- _PROBLEM TO WORK ON_
Write out the lines below once more, exactly as they appear. Do not include pictures.

MATERIAL SHOWN section start

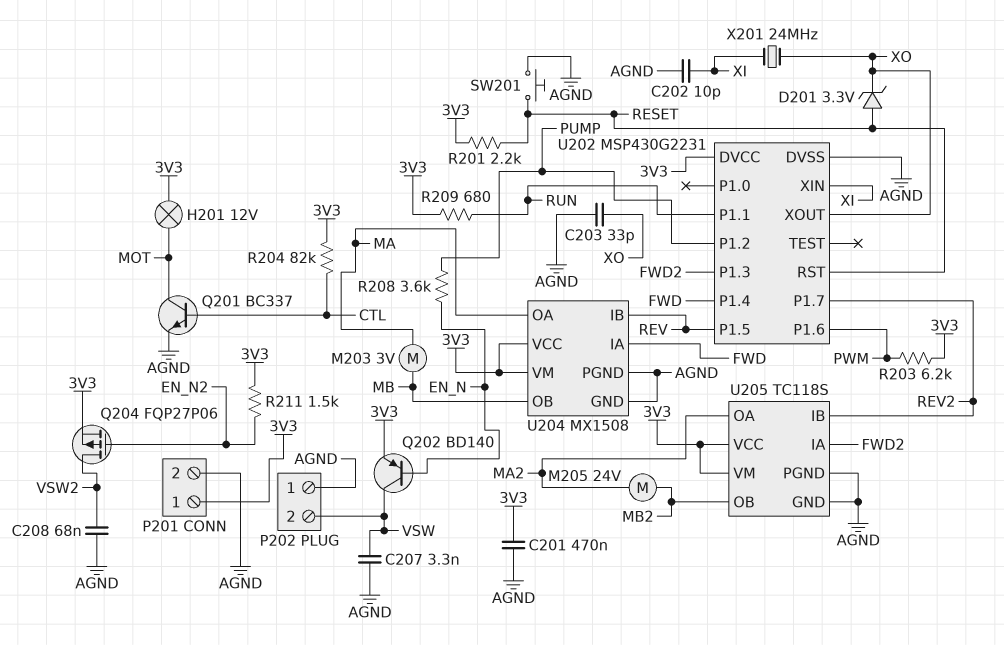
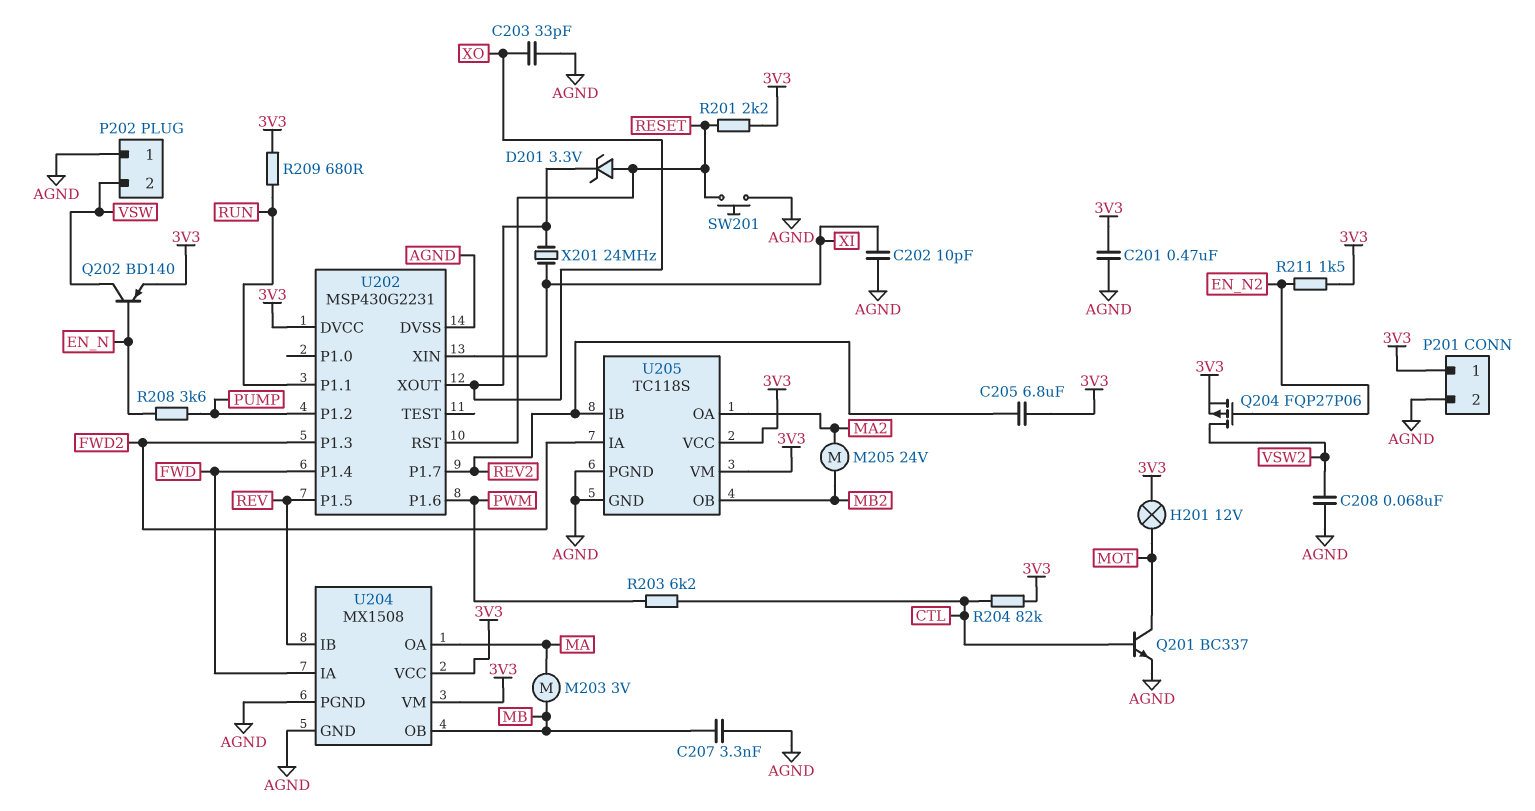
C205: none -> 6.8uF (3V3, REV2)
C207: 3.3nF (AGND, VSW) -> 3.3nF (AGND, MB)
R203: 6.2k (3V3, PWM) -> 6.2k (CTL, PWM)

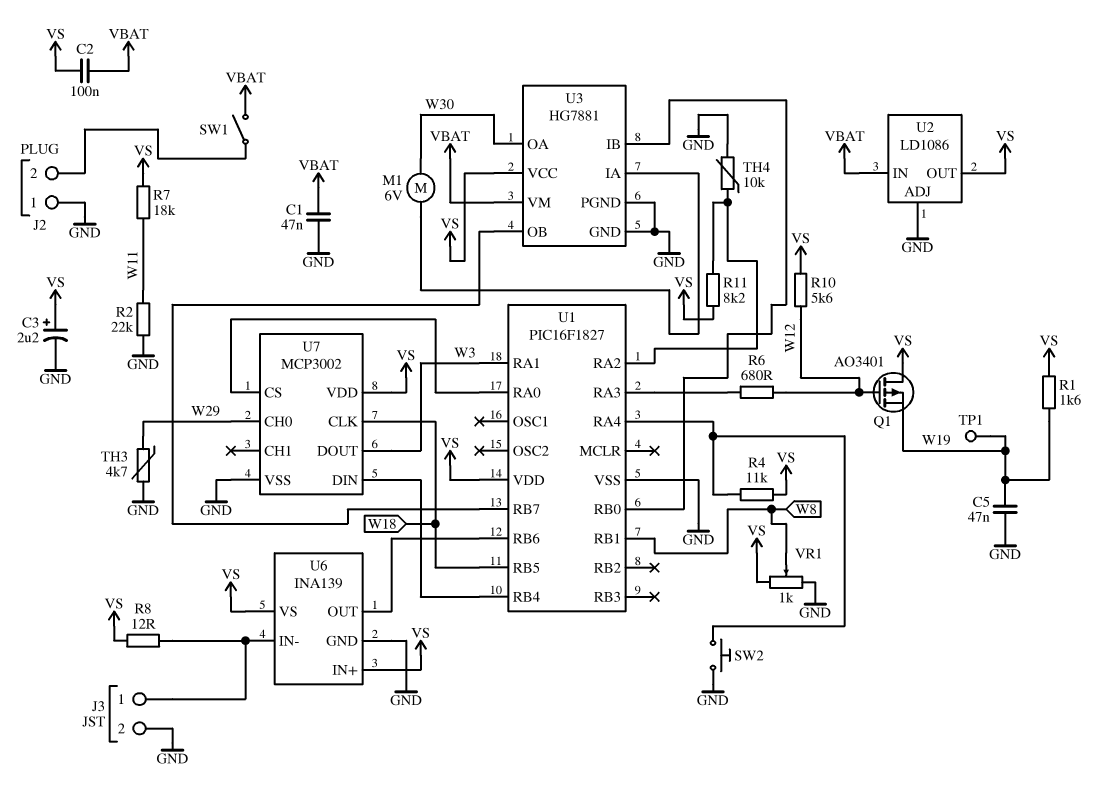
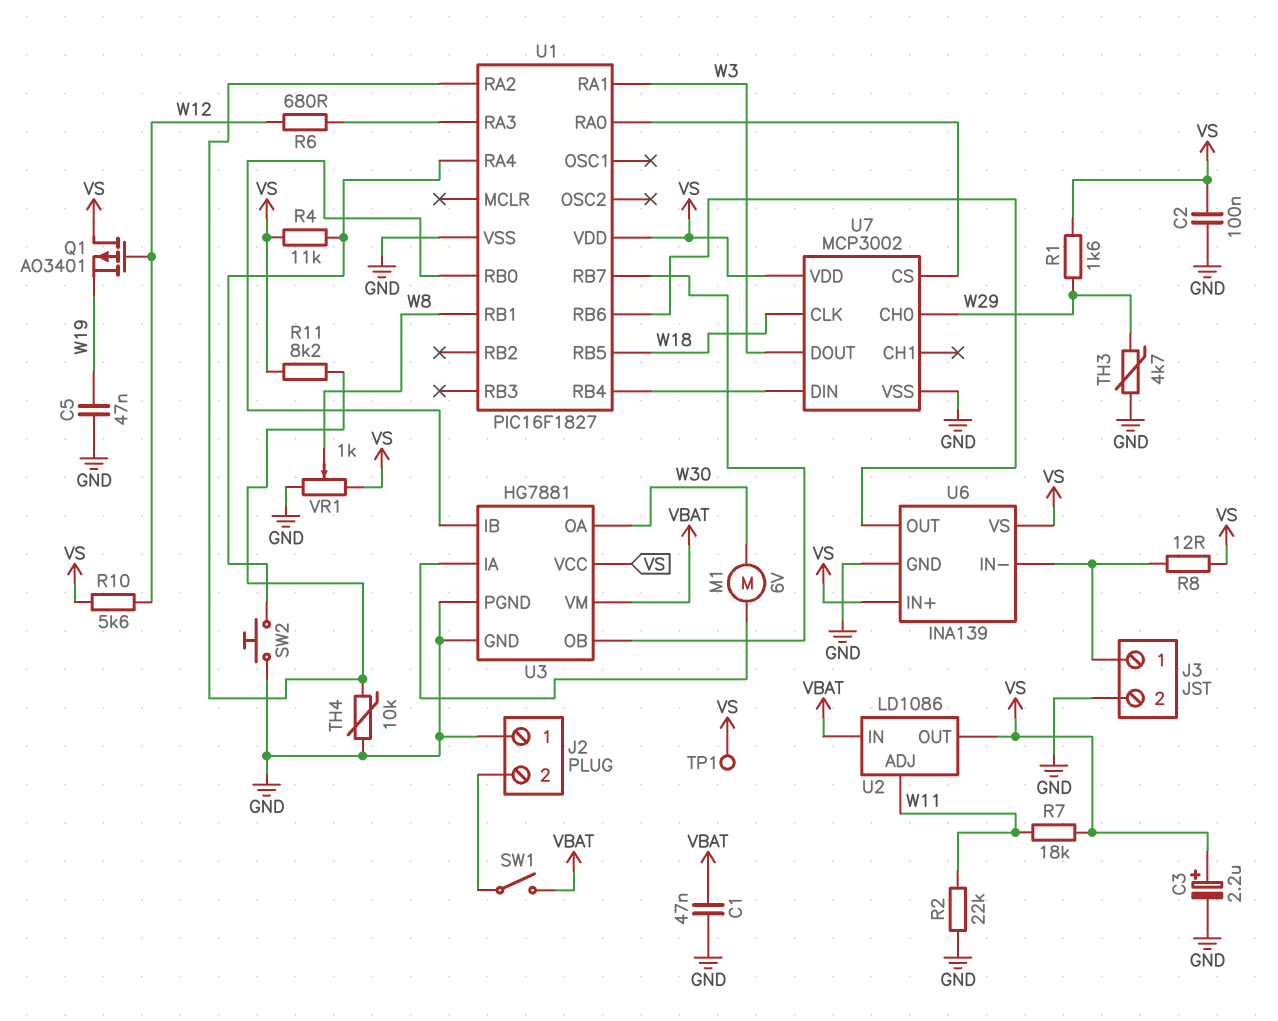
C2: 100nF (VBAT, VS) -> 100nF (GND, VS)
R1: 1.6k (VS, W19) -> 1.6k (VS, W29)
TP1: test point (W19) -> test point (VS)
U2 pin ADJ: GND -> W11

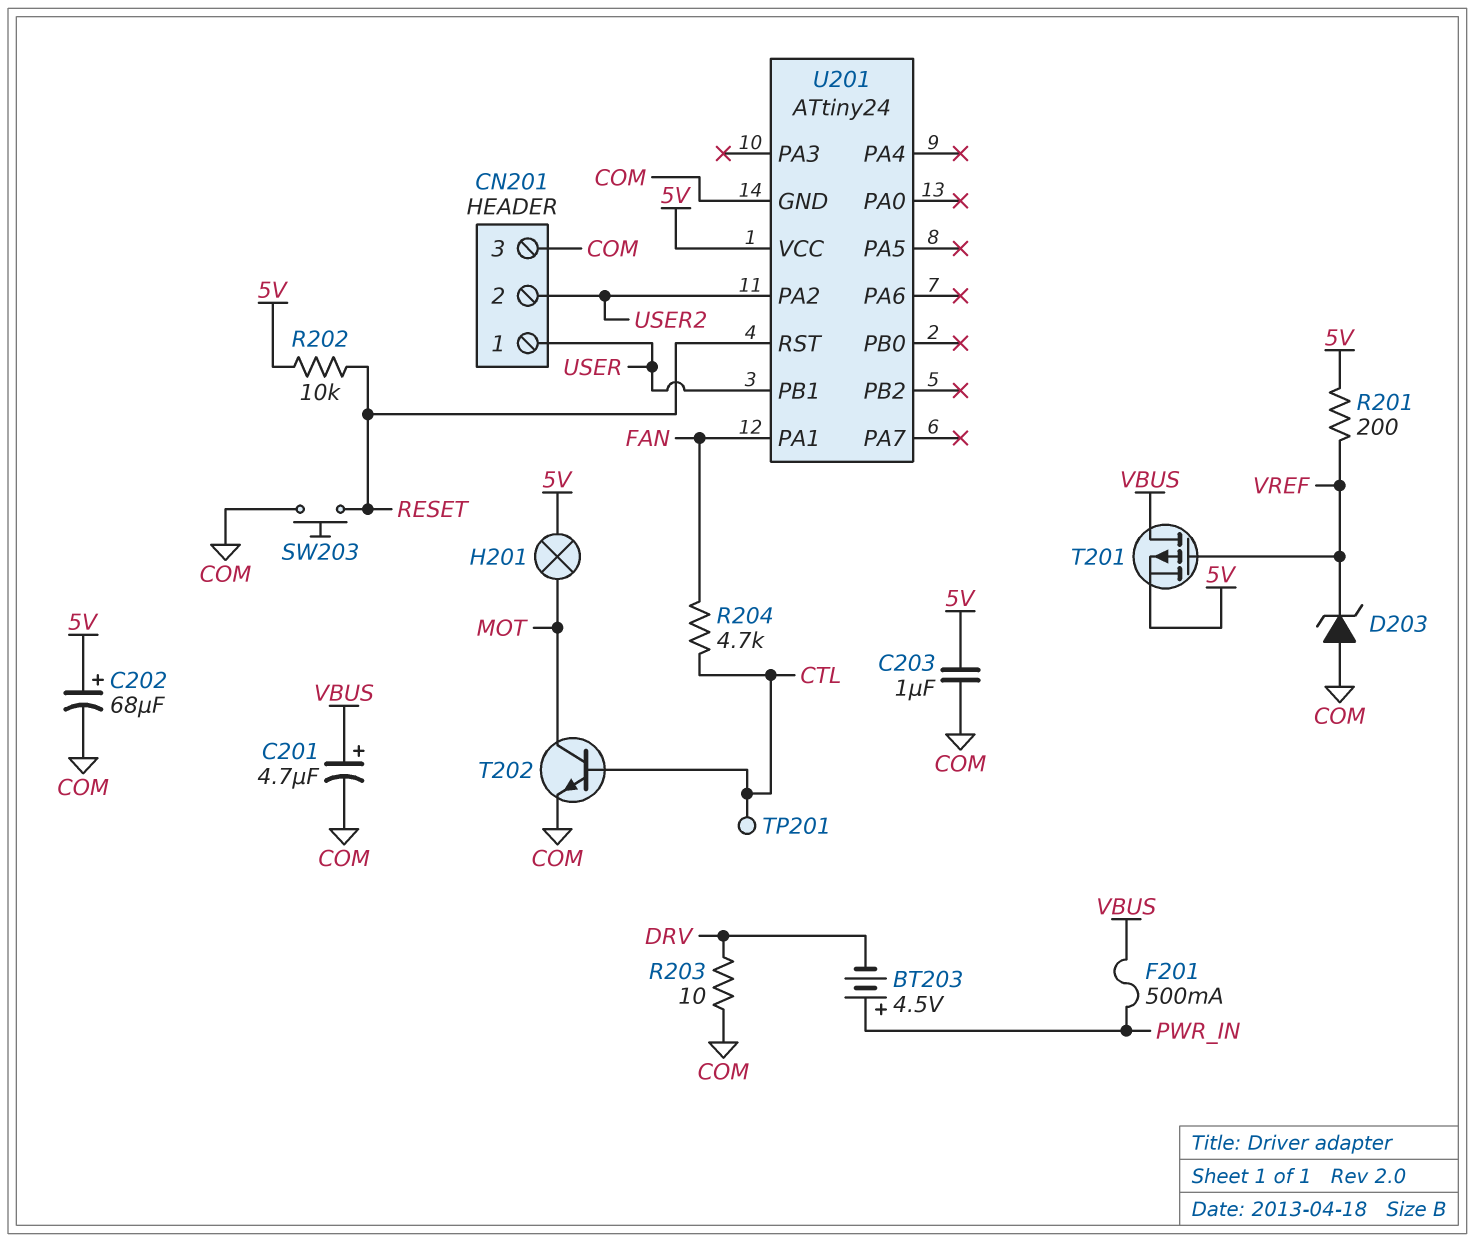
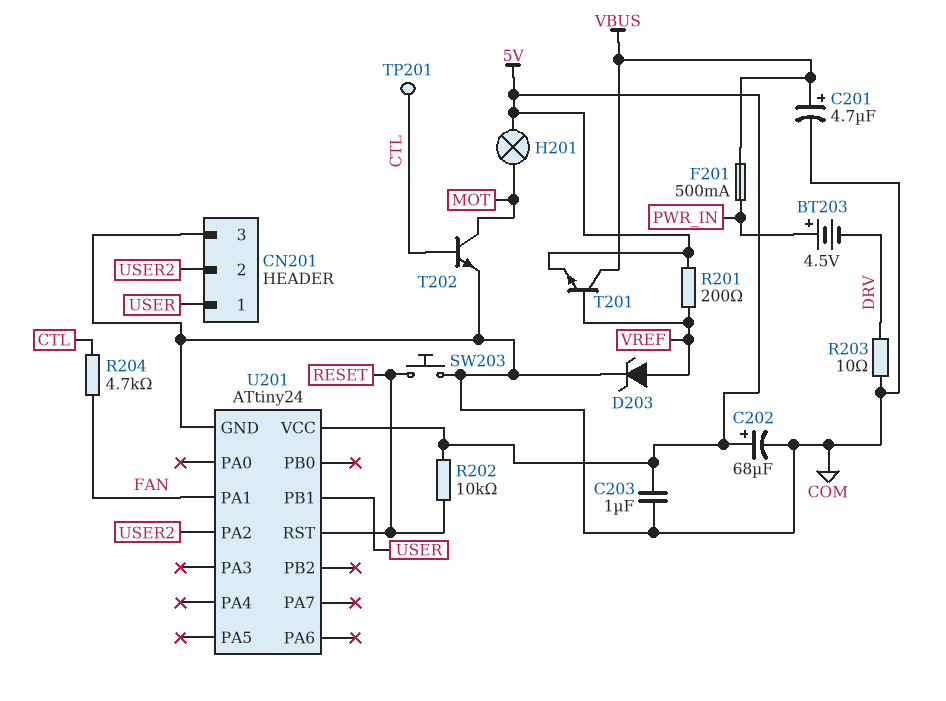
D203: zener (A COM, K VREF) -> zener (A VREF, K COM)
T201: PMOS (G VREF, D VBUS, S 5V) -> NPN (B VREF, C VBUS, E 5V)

MATERIAL SHOWN section end

- _SOLUTION FOR THIS EXERCISE_
C205: none -> 6.8uF (3V3, REV2)
C207: 3.3nF (AGND, VSW) -> 3.3nF (AGND, MB)
R203: 6.2k (3V3, PWM) -> 6.2k (CTL, PWM)

C2: 100nF (VBAT, VS) -> 100nF (GND, VS)
R1: 1.6k (VS, W19) -> 1.6k (VS, W29)
TP1: test point (W19) -> test point (VS)
U2 pin ADJ: GND -> W11

D203: zener (A COM, K VREF) -> zener (A VREF, K COM)
T201: PMOS (G VREF, D VBUS, S 5V) -> NPN (B VREF, C VBUS, E 5V)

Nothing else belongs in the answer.